### WHAT TO WORK ON
Exact copy required. Repeat the records, but keep the pictures out.

******

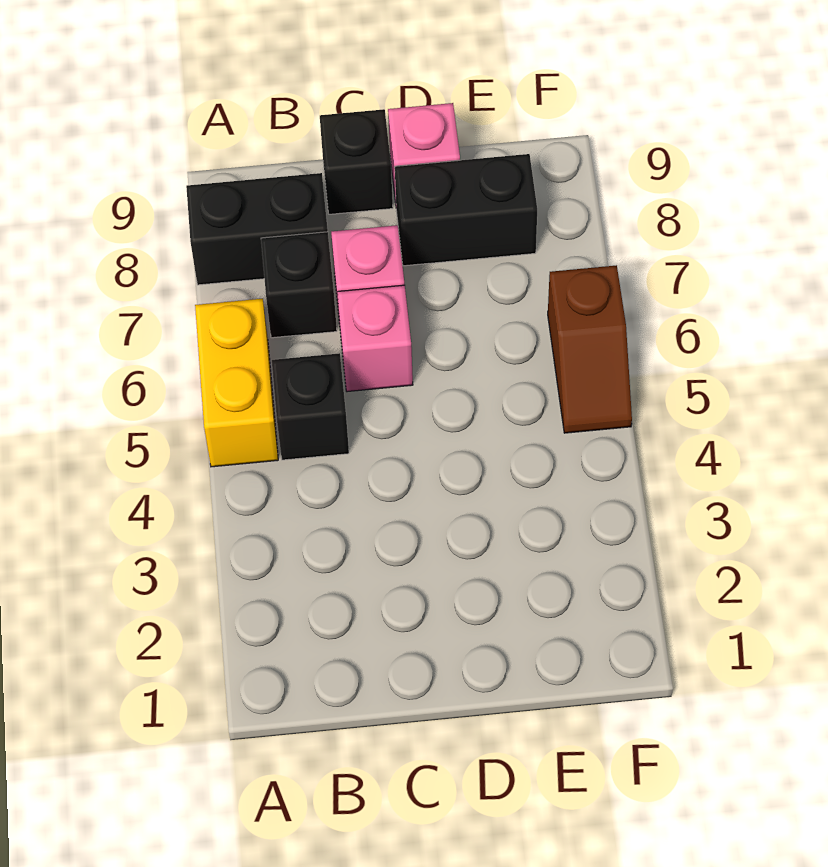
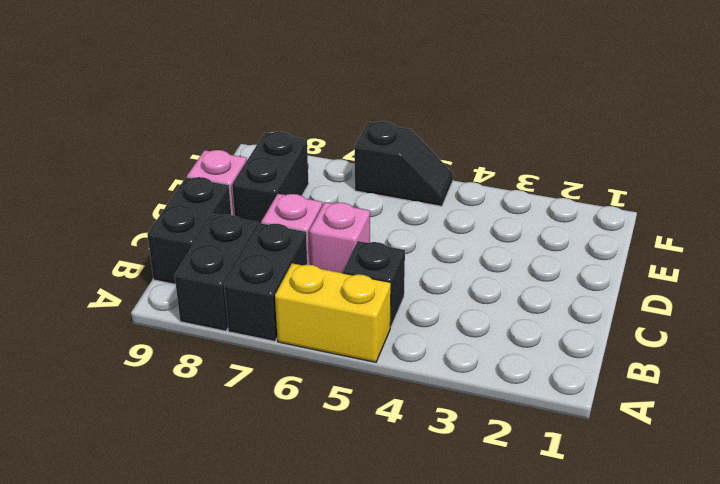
black brick B7 level 1 -> black brick A7:B7 level 1
black brick C9 level 1 -> black brick B9:C9 level 1
brown slope F5:F6 level 1 top 6 -> black slope F5:F6 level 1 top 6

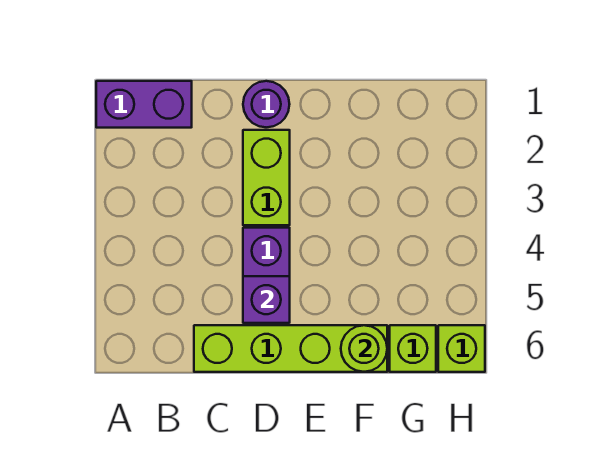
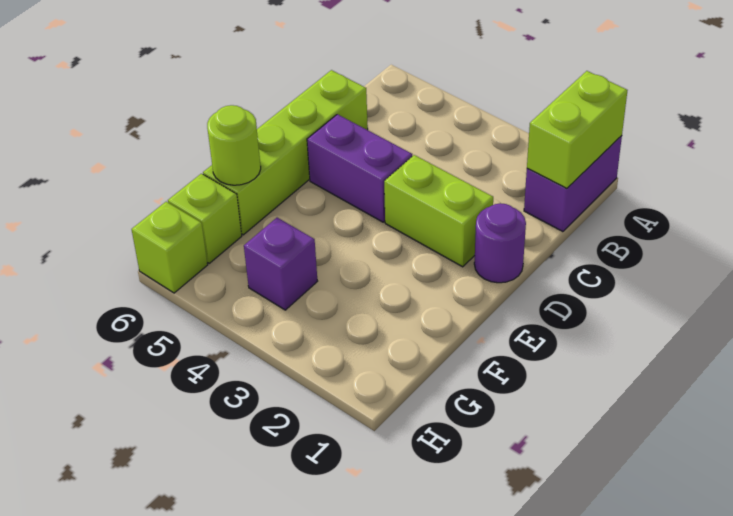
none -> lime brick A1:B1 level 2
purple brick D5 level 2 -> purple brick G4 level 1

******

### ANSWER SPACE
black brick B7 level 1 -> black brick A7:B7 level 1
black brick C9 level 1 -> black brick B9:C9 level 1
brown slope F5:F6 level 1 top 6 -> black slope F5:F6 level 1 top 6

none -> lime brick A1:B1 level 2
purple brick D5 level 2 -> purple brick G4 level 1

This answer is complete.